(Data items)
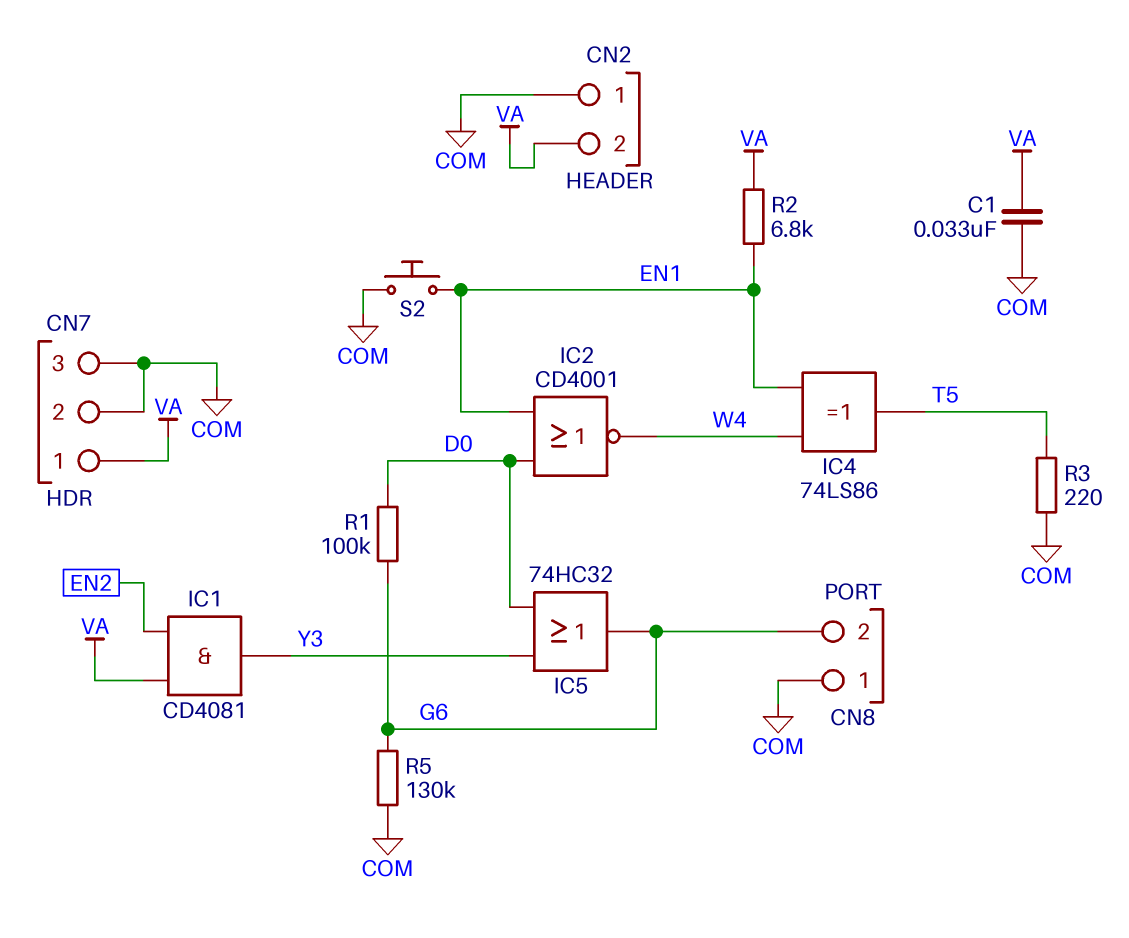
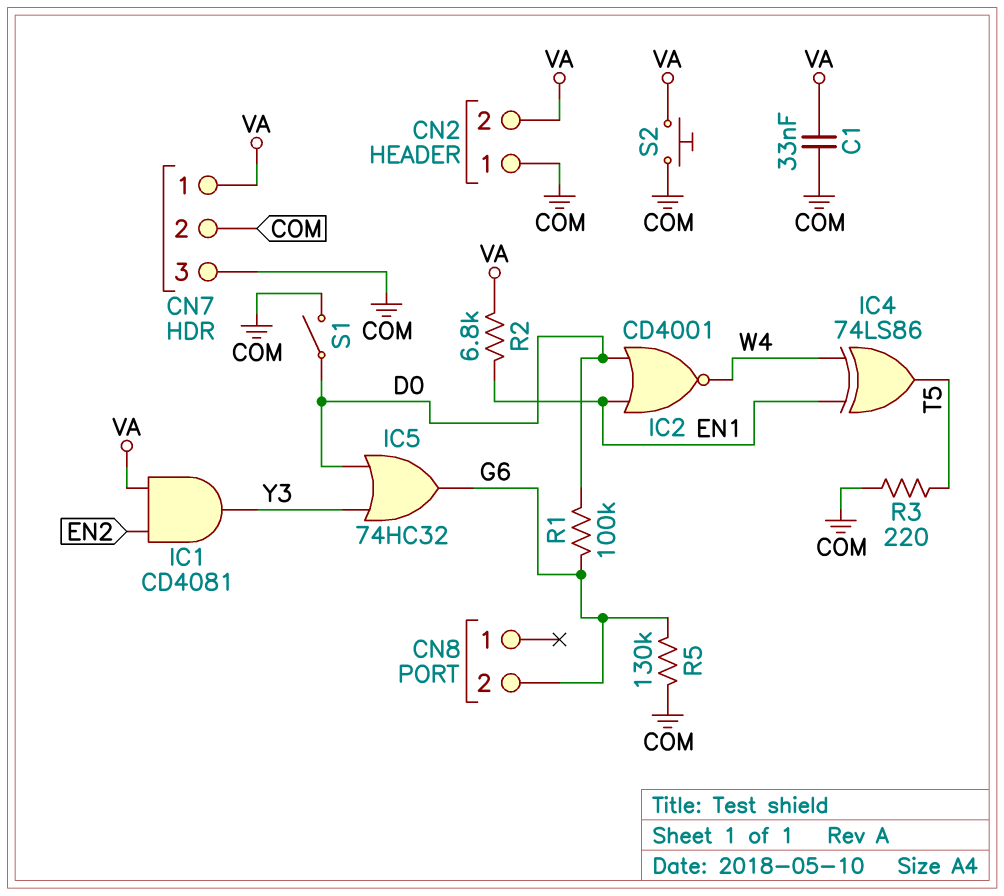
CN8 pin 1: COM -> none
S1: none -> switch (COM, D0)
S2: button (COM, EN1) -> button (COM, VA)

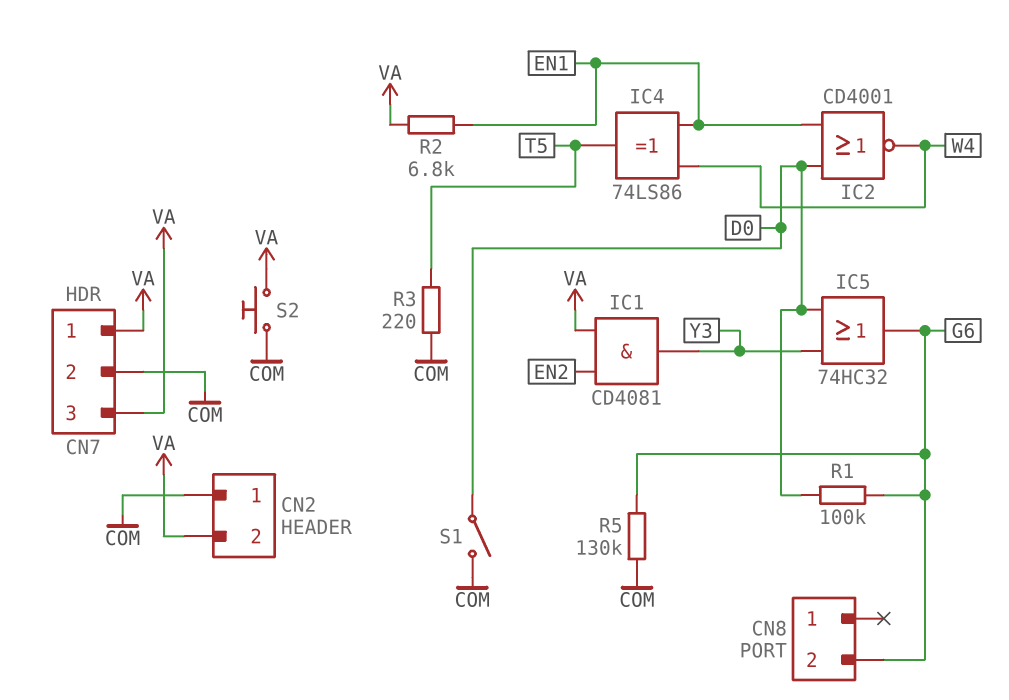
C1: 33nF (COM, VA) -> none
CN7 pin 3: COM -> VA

■ **Prompt**: Across the entries above, find the lines with the string "none" and copy them.

■ **Written response**:
CN8 pin 1: COM -> none
S1: none -> switch (COM, D0)
C1: 33nF (COM, VA) -> none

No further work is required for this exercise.